__Provided information__:
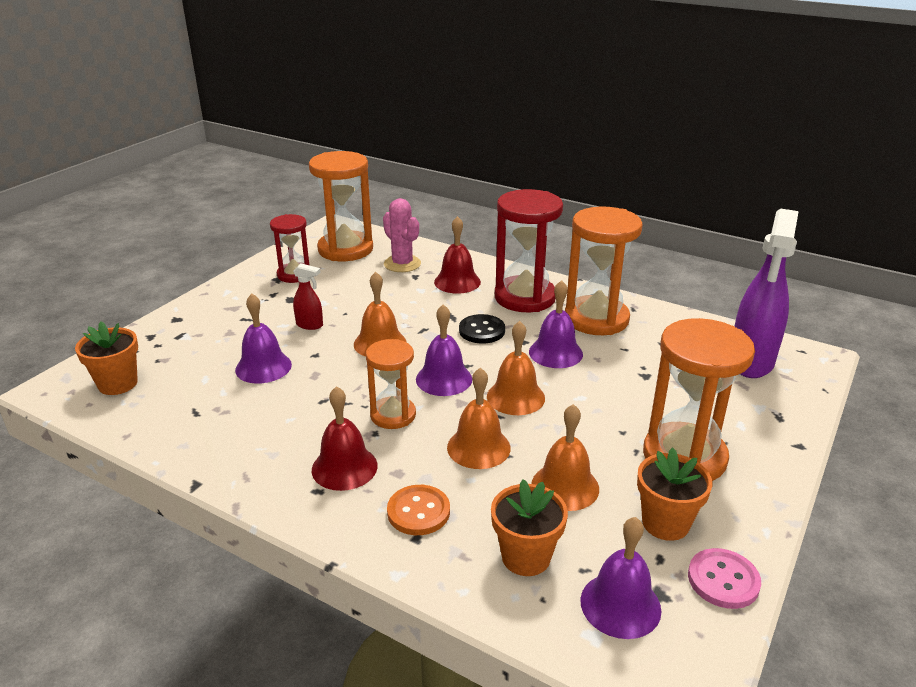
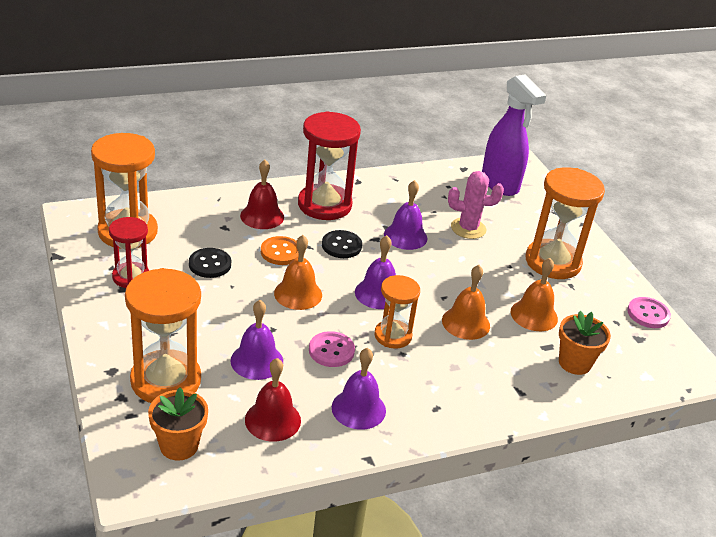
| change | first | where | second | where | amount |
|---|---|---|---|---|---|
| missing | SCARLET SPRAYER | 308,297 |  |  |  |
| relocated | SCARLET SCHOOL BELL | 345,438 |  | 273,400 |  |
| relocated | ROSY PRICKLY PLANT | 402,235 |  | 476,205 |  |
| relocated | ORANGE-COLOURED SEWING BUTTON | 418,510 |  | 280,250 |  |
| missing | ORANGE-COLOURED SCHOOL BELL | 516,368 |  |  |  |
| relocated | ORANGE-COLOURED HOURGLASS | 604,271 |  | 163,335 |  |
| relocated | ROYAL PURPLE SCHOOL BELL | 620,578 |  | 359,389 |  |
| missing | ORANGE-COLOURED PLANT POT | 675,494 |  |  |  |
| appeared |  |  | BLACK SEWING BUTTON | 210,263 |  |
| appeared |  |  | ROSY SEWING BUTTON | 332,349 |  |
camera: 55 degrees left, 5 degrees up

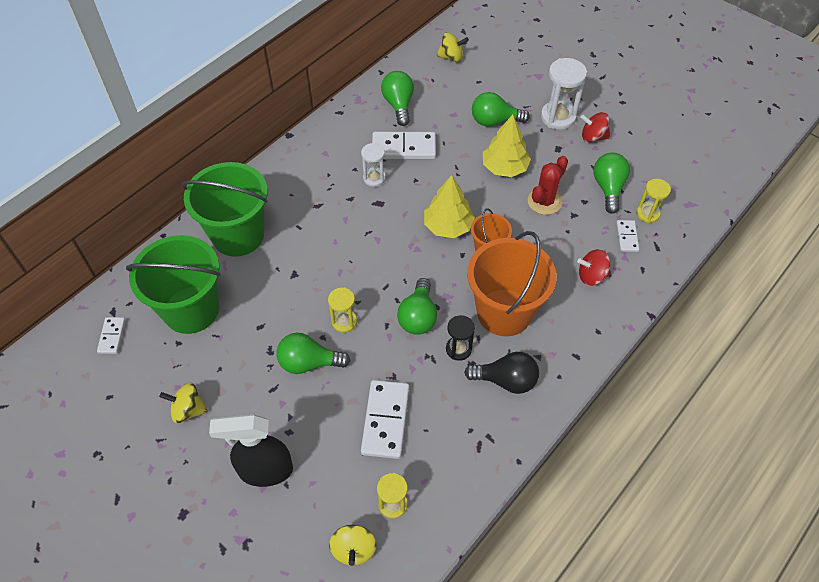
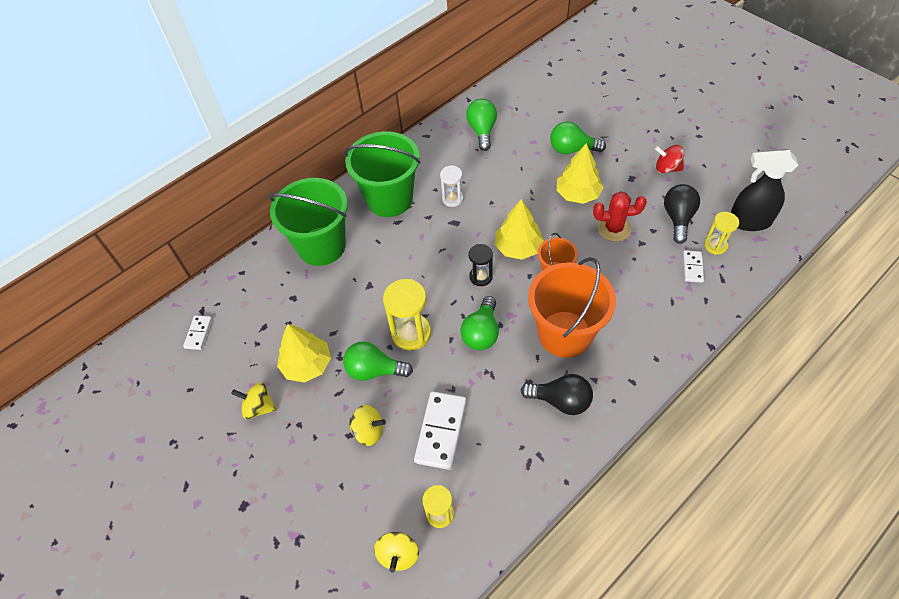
| change | first | where | second | where | amount |
|---|---|---|---|---|---|
| relocated | LEAF-GREEN BUCKET | 173,284 |  | 382,174 |  |
| relocated | BLACK SPRAYER | 251,450 |  | 764,190 |  |
| size | GOLDEN HOURGLASS | 342,310 |  | 407,315 | x1.64 |
| missing | SNOW-WHITE DOMINO TILE | 404,145 |  |  |  |
| relocated | GOLDEN WHIRLIGIG | 453,47 |  | 368,425 |  |
| relocated | BLACK HOURGLASS | 460,338 |  | 481,265 |  |
| spun | SCARLET PRICKLY PLANT | 548,185 |  | 620,216 | 45 degrees clockwise |
| missing | SNOW-WHITE HOURGLASS | 564,94 |  |  |  |
| missing | SCARLET WHIRLIGIG | 594,267 |  |  |  |
| colour | LEAF-GREEN BULB | 611,183 | BLACK BULB | 682,214 |  |
| appeared |  |  | GOLDEN TOY TREE | 304,353 |  |
camera: 10 degrees right, 0 degrees up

__Required action__: Where the line containing "BLACK HOURGLASS |" appears in the records above, begin there and print every line through the last, exactly and with nothing else.

__Solved exercise__:
| relocated | BLACK HOURGLASS | 460,338 |  | 481,265 |  |
| spun | SCARLET PRICKLY PLANT | 548,185 |  | 620,216 | 45 degrees clockwise |
| missing | SNOW-WHITE HOURGLASS | 564,94 |  |  |  |
| missing | SCARLET WHIRLIGIG | 594,267 |  |  |  |
| colour | LEAF-GREEN BULB | 611,183 | BLACK BULB | 682,214 |  |
| appeared |  |  | GOLDEN TOY TREE | 304,353 |  |
camera: 10 degrees right, 0 degrees up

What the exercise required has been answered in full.